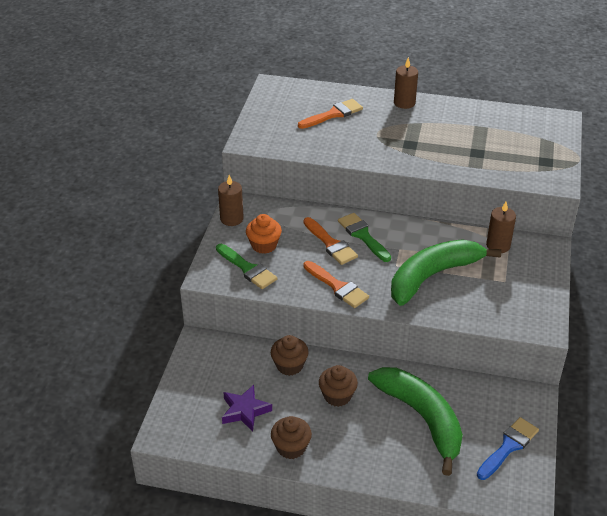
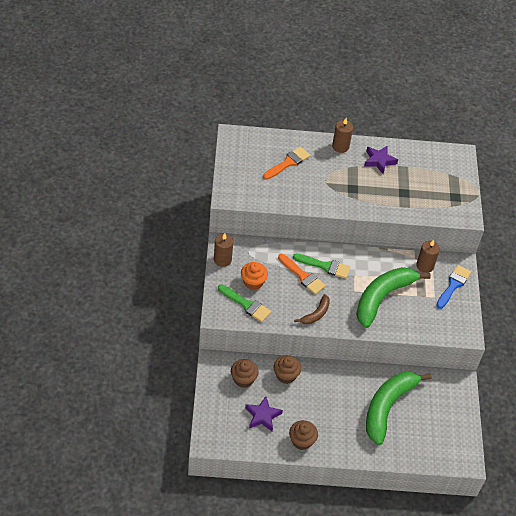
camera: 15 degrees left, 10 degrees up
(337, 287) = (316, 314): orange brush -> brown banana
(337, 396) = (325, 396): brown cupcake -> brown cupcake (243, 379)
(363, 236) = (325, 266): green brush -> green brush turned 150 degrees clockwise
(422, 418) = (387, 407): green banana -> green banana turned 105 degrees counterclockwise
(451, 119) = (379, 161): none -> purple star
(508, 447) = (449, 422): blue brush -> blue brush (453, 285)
==================================================
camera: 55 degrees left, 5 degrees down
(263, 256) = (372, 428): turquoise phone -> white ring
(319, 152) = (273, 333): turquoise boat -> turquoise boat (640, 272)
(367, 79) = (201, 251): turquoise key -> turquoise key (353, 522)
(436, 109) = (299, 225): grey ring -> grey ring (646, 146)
==================================================
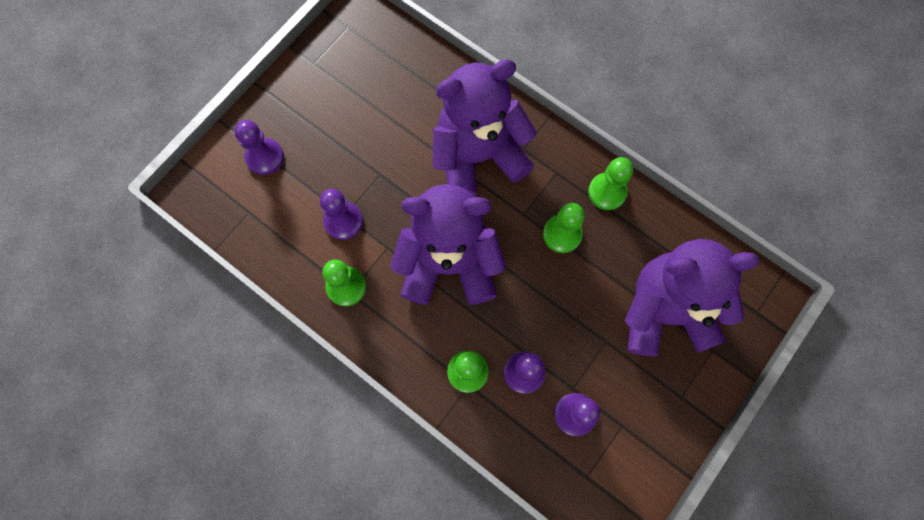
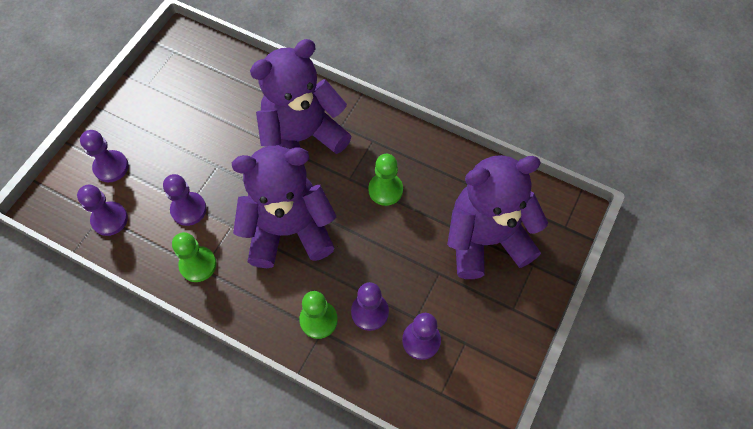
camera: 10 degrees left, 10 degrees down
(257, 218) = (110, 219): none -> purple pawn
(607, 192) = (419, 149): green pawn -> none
==================================================
**TASK INSTRUCTIONS**: Look for the string "left" in the records, and copy every line where it is found.

**EXERCISE OUTPUT**:
camera: 15 degrees left, 10 degrees up
camera: 55 degrees left, 5 degrees down
camera: 10 degrees left, 10 degrees down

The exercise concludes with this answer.